• Activity
Reproduce, character for character, the lines below from the first through the one with "- GREY TOY PLANE [235,123,423,276]". Leave pictures out.

── Task material ──

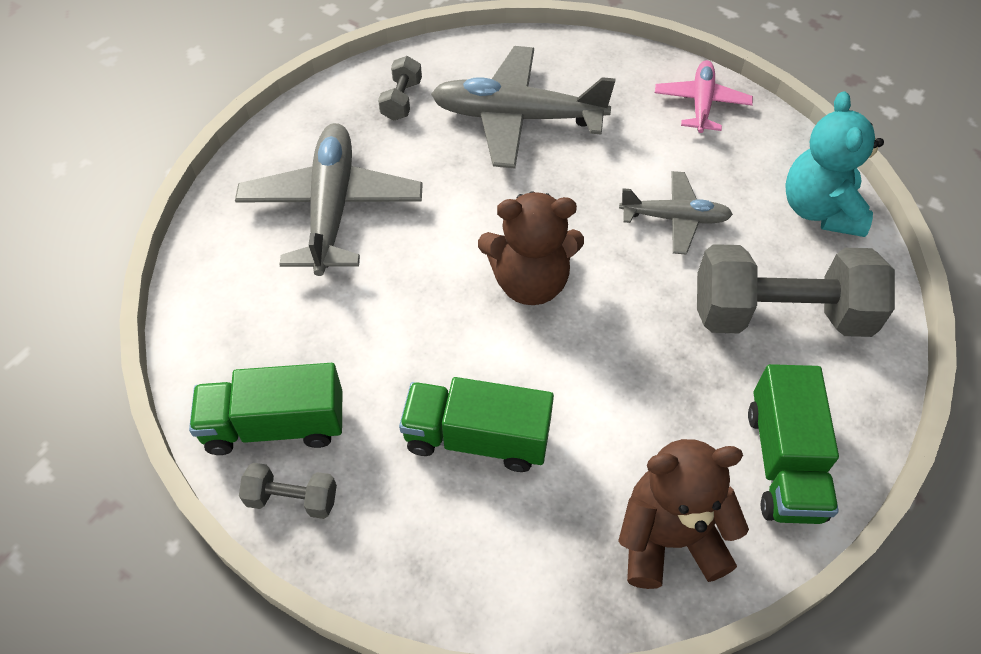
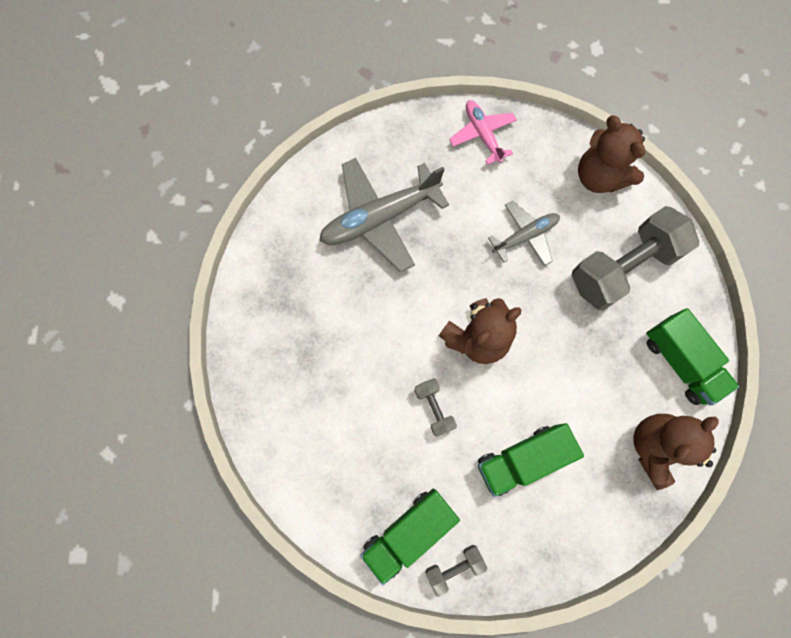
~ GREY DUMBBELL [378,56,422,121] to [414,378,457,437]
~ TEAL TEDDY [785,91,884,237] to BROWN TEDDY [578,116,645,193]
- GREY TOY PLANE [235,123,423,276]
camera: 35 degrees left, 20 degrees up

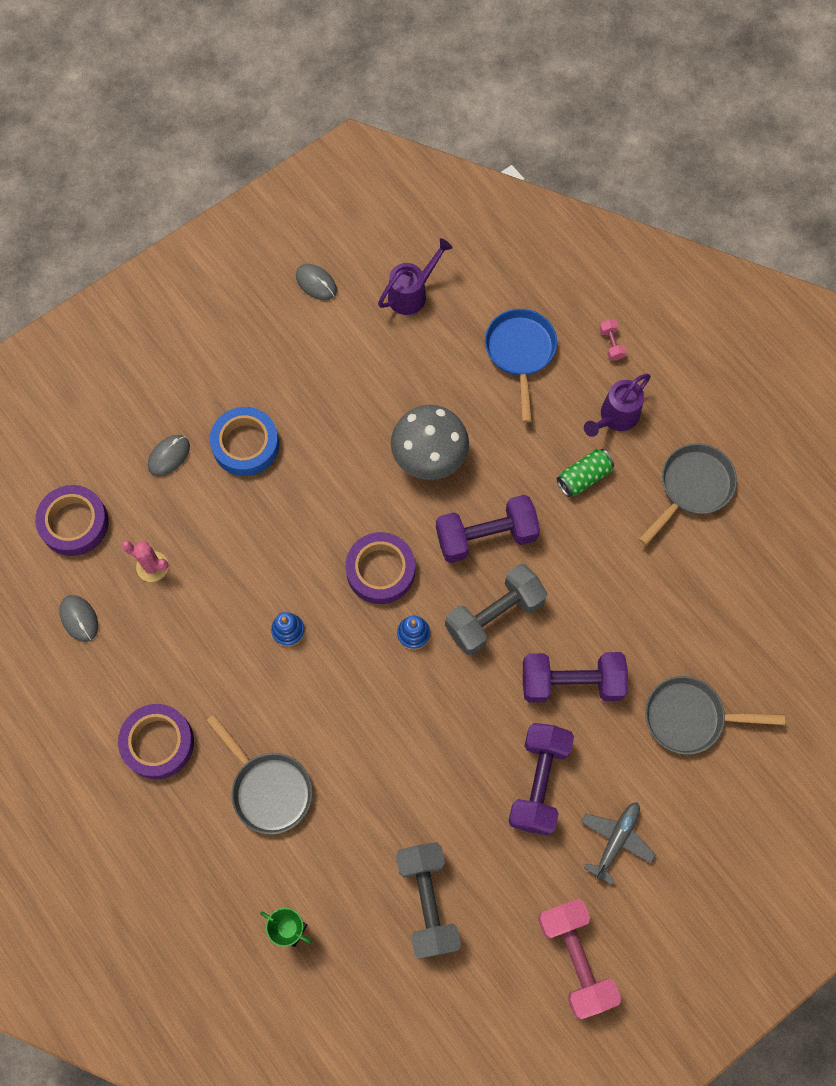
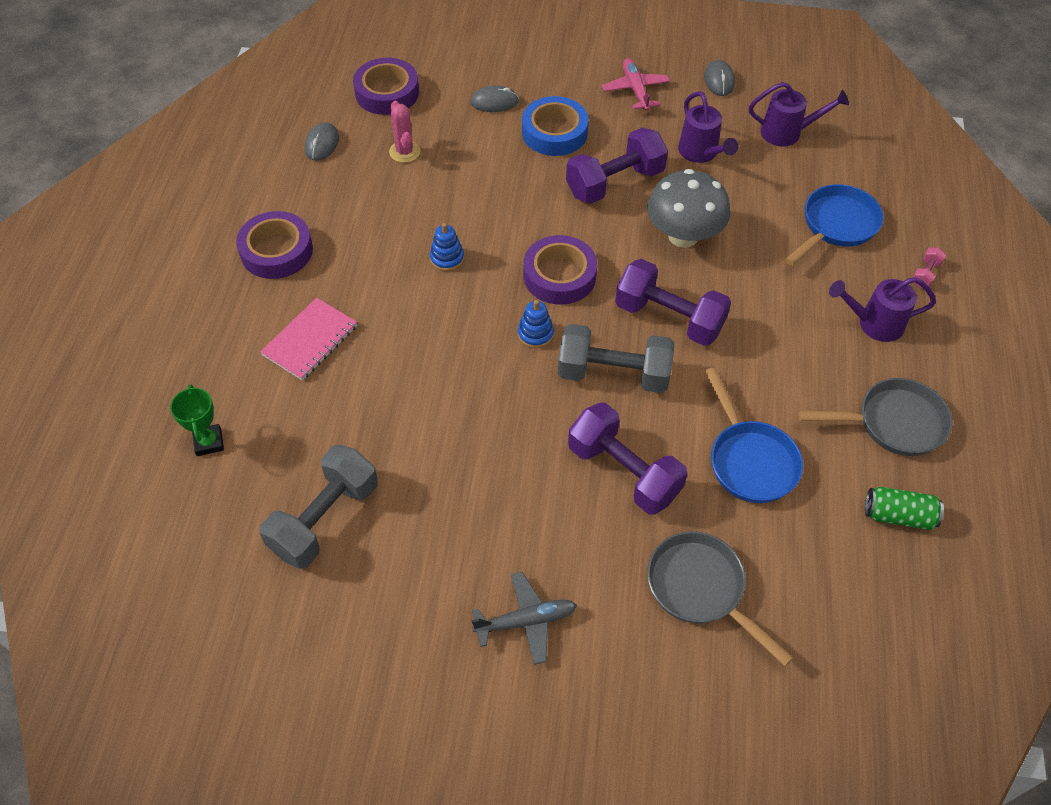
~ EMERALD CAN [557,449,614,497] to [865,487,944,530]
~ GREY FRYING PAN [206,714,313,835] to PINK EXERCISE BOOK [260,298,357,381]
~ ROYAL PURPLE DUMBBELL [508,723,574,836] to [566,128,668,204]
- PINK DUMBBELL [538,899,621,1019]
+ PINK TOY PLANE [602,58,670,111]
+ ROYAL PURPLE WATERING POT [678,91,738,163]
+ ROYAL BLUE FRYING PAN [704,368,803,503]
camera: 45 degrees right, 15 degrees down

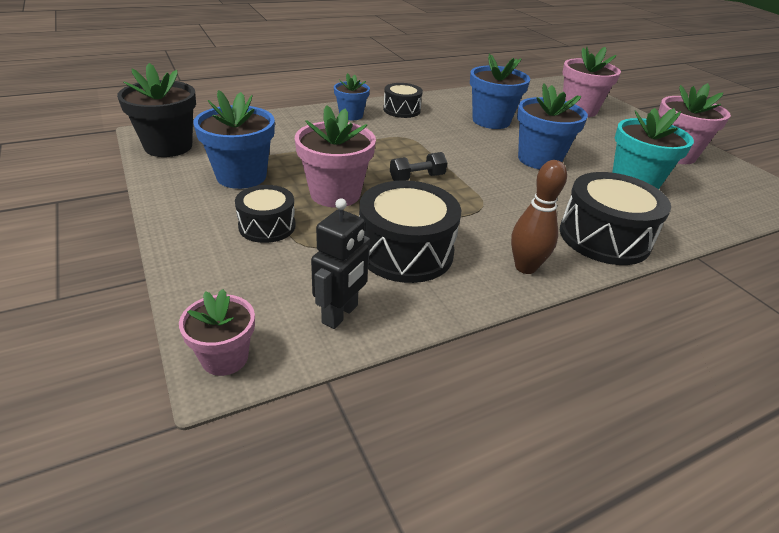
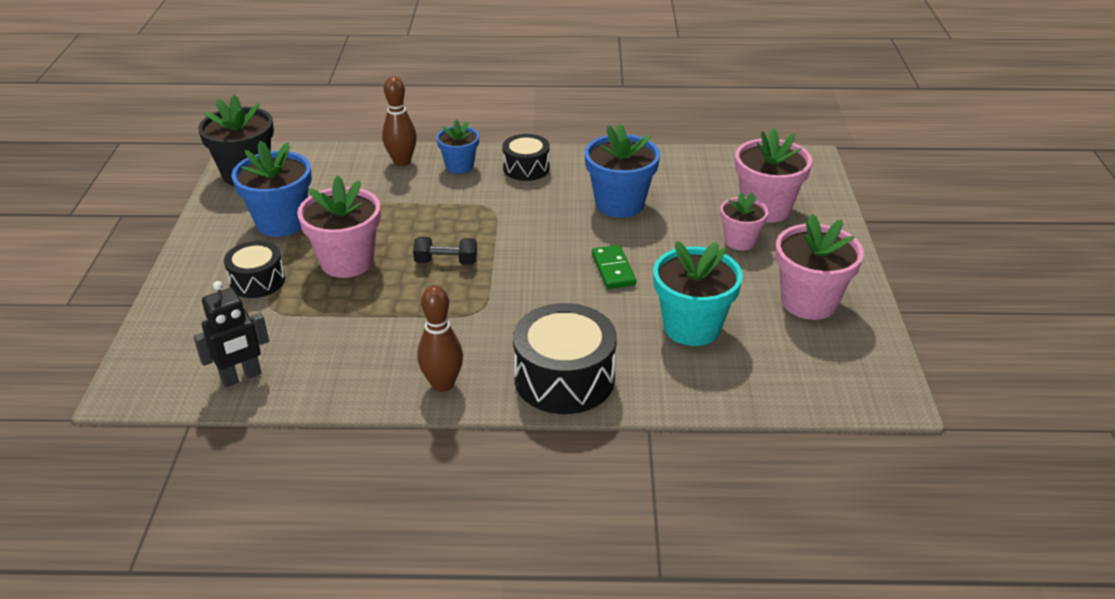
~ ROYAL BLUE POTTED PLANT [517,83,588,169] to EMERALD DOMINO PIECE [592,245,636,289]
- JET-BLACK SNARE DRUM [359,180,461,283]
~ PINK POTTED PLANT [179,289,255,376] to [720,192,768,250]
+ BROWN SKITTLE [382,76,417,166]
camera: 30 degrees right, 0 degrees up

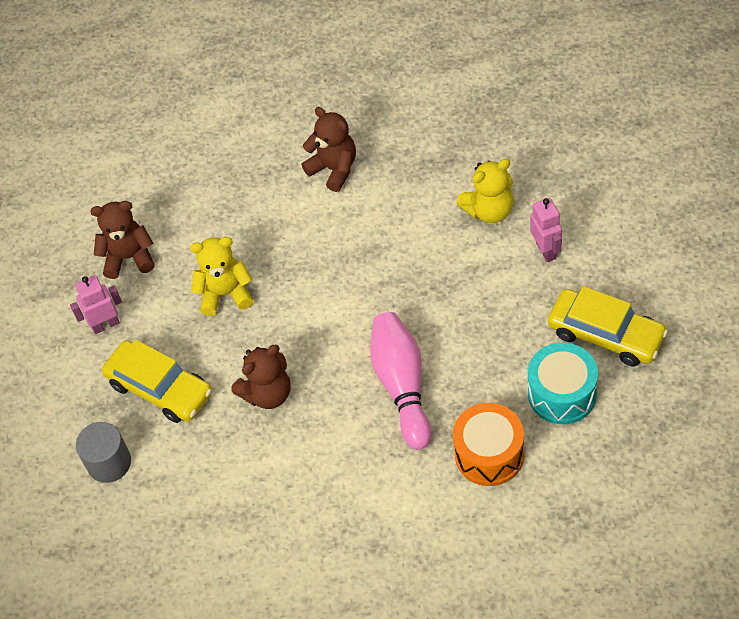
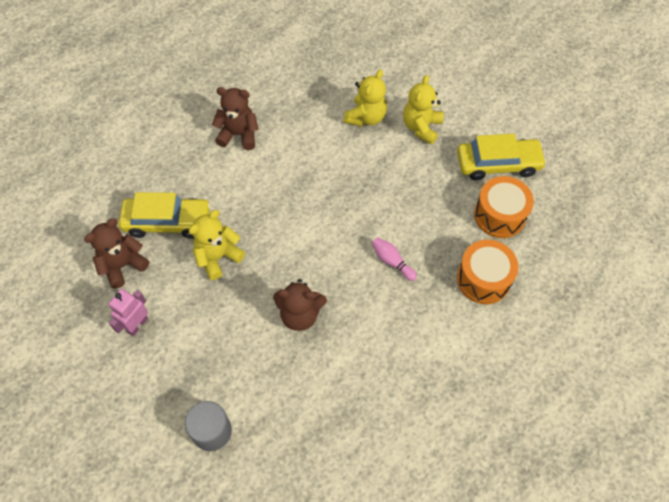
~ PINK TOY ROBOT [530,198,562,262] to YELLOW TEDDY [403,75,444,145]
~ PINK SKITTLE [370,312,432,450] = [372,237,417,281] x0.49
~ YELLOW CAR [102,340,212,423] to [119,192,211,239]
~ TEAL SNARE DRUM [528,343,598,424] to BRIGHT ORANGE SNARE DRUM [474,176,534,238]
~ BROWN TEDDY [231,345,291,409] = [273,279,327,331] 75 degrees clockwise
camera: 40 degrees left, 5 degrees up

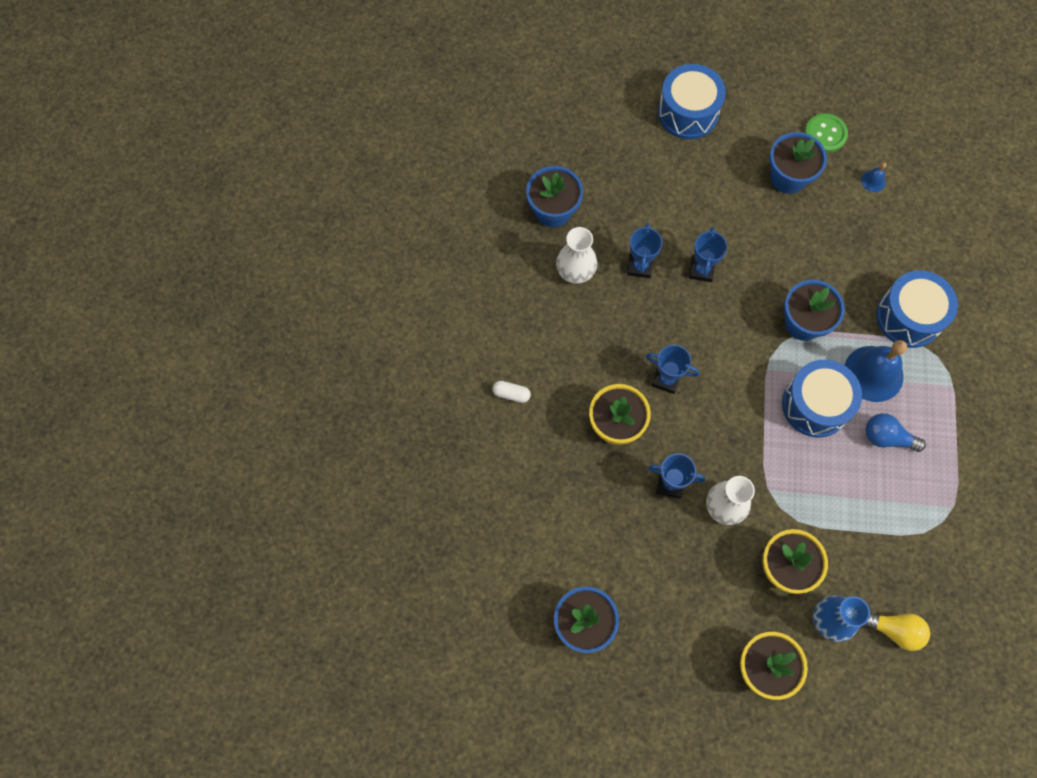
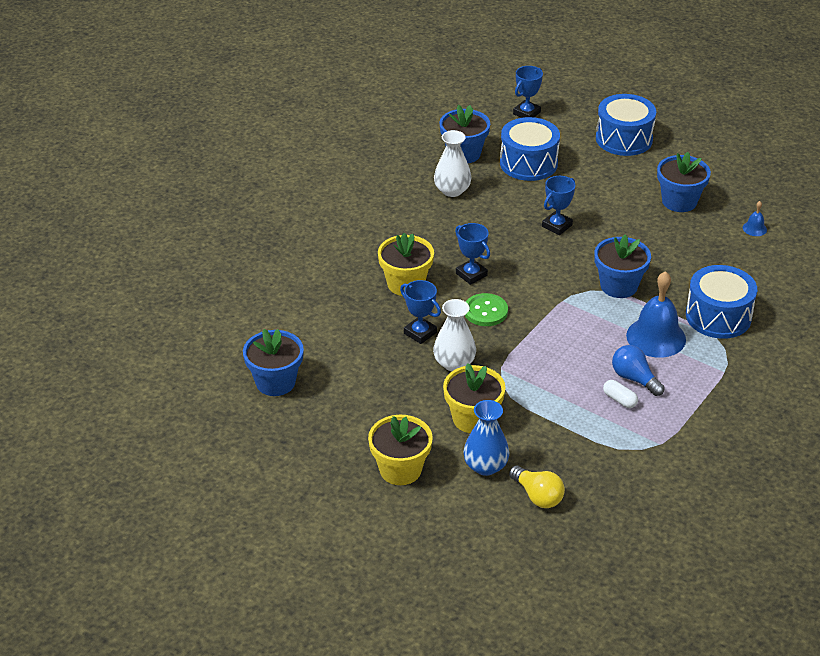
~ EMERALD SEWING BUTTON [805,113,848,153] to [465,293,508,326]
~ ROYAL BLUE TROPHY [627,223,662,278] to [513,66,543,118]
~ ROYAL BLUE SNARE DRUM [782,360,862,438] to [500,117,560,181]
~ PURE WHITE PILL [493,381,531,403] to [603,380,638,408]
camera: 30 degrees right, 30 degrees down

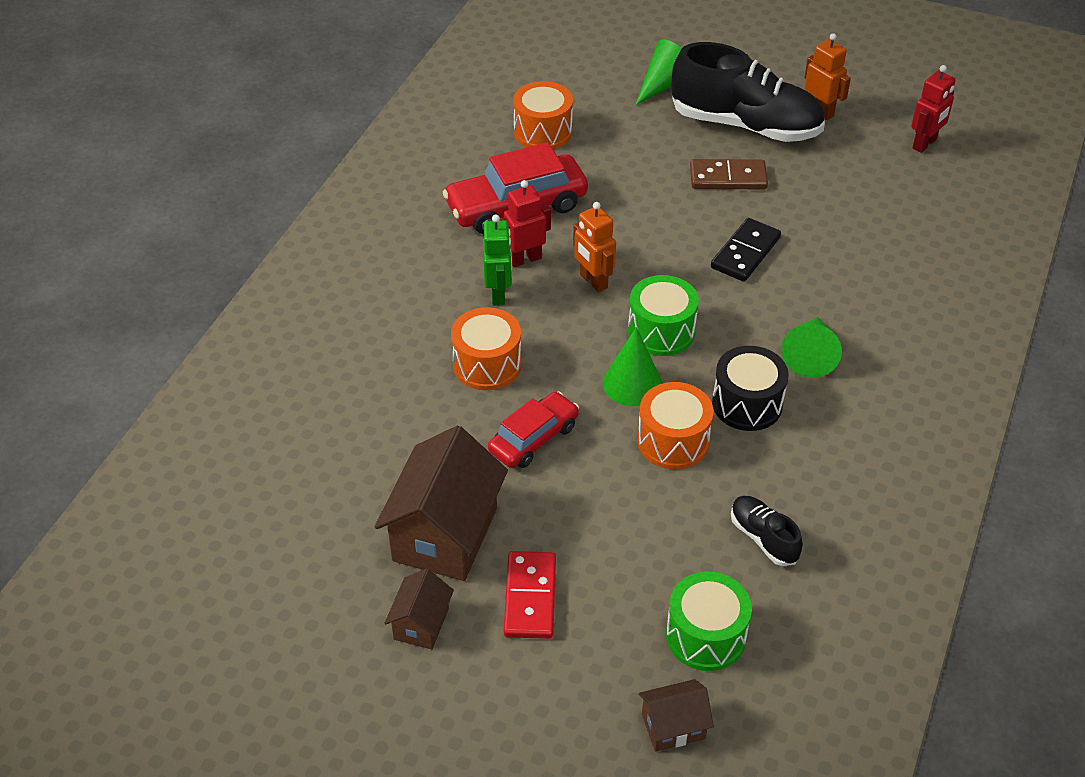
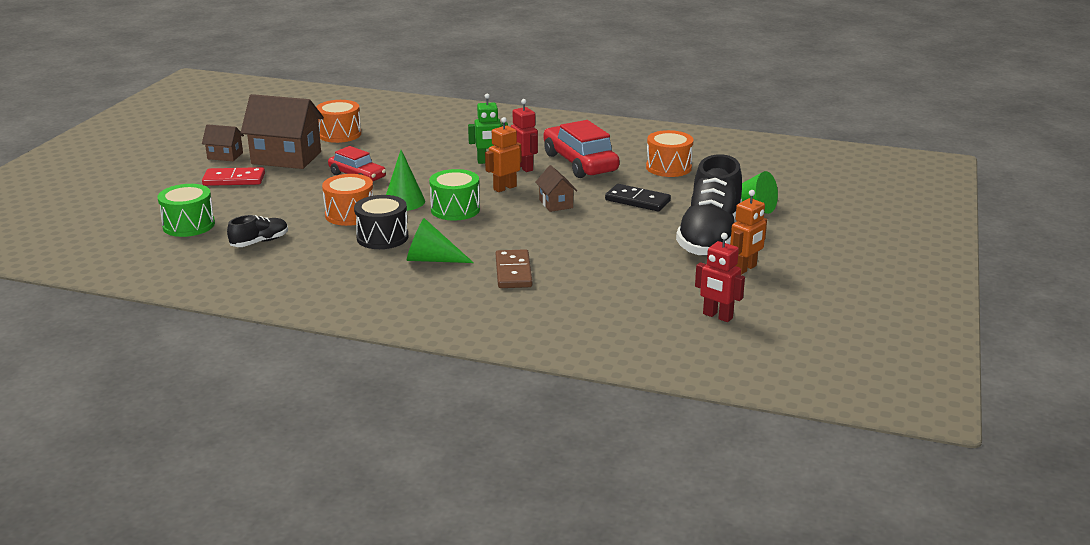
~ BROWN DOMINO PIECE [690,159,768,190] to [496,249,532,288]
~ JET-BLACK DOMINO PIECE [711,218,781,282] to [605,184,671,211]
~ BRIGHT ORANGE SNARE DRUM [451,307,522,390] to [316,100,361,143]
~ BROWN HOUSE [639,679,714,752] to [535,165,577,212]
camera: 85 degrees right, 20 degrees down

───

• Completed exercise
~ GREY DUMBBELL [378,56,422,121] to [414,378,457,437]
~ TEAL TEDDY [785,91,884,237] to BROWN TEDDY [578,116,645,193]
- GREY TOY PLANE [235,123,423,276]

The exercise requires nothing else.